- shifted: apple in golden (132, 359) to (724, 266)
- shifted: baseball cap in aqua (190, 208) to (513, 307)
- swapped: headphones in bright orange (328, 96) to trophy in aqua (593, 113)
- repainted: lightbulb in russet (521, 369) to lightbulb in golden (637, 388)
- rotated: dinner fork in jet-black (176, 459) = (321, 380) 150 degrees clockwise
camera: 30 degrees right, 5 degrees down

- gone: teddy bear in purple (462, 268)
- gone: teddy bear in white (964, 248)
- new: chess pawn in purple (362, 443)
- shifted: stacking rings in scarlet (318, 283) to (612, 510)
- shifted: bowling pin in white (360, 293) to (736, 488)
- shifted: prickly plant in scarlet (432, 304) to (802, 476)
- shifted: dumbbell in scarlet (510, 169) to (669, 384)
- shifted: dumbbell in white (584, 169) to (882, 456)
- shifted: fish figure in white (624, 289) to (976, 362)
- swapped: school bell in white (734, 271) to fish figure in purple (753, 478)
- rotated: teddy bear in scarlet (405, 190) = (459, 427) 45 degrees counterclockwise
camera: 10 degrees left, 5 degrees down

====

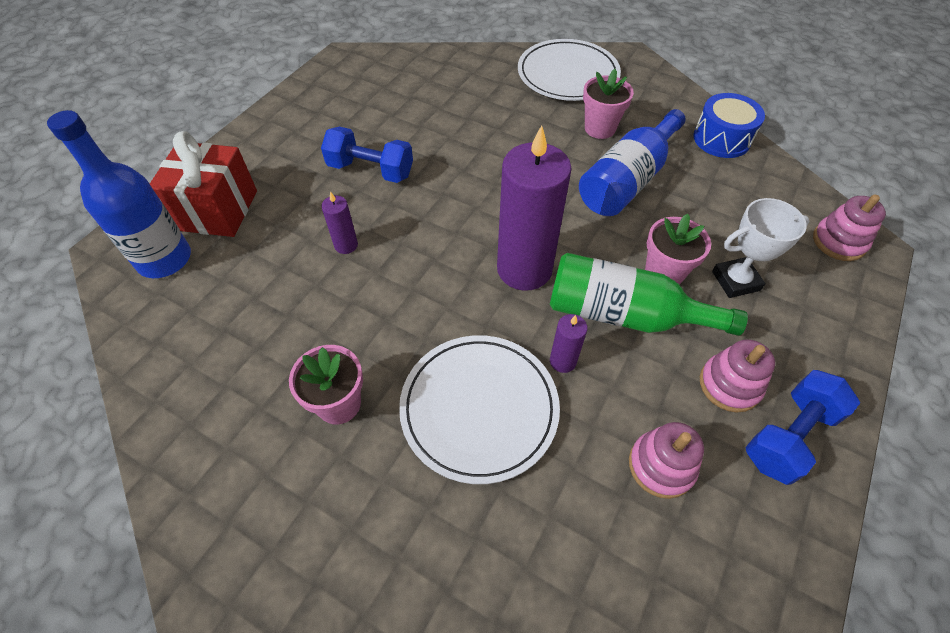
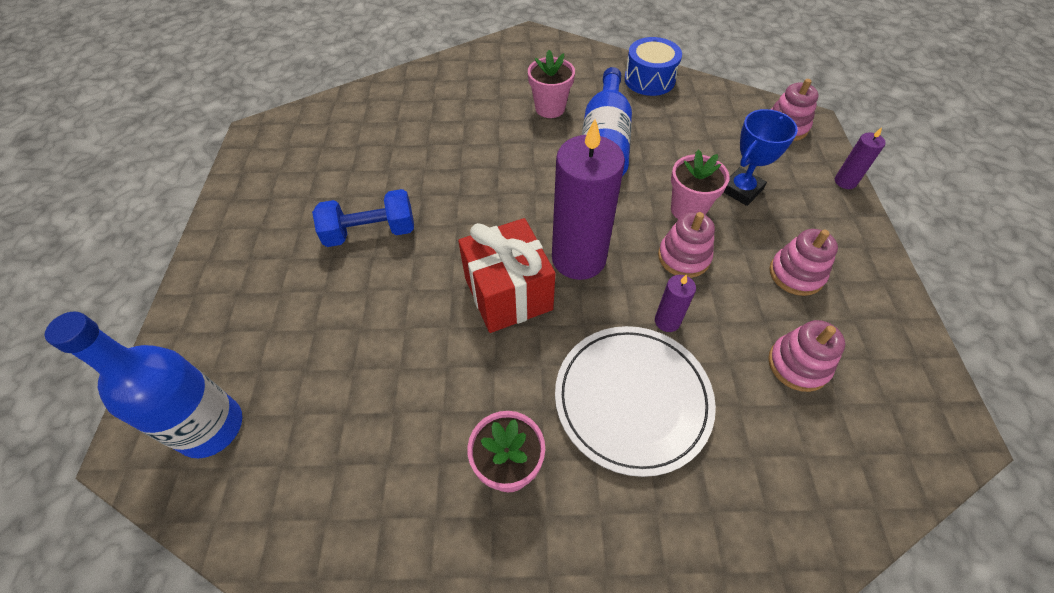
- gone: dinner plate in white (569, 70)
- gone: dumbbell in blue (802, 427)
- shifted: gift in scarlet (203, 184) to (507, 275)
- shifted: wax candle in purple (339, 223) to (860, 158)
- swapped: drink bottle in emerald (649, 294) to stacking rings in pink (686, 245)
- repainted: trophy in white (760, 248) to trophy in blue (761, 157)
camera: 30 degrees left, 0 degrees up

====

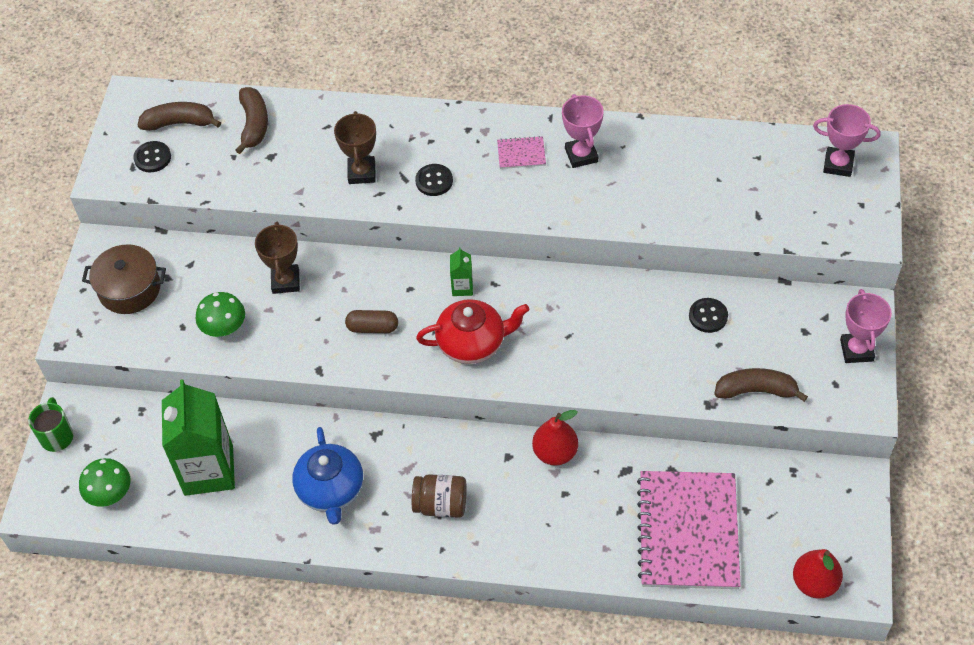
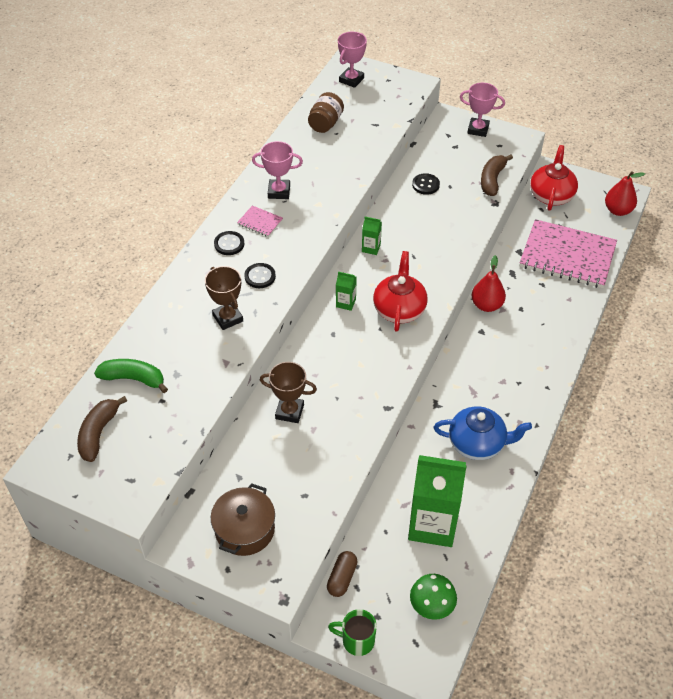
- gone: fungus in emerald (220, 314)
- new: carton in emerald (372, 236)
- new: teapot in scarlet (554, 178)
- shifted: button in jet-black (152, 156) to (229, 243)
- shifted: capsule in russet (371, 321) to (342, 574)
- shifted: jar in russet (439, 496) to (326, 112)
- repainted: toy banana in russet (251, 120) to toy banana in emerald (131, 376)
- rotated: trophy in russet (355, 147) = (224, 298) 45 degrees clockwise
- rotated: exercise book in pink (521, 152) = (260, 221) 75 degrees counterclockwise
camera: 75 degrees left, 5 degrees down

====

## What needs to be done
Collect every line from the records above that contains the word "golden".

## Written answer
- shifted: apple in golden (132, 359) to (724, 266)
- repainted: lightbulb in russet (521, 369) to lightbulb in golden (637, 388)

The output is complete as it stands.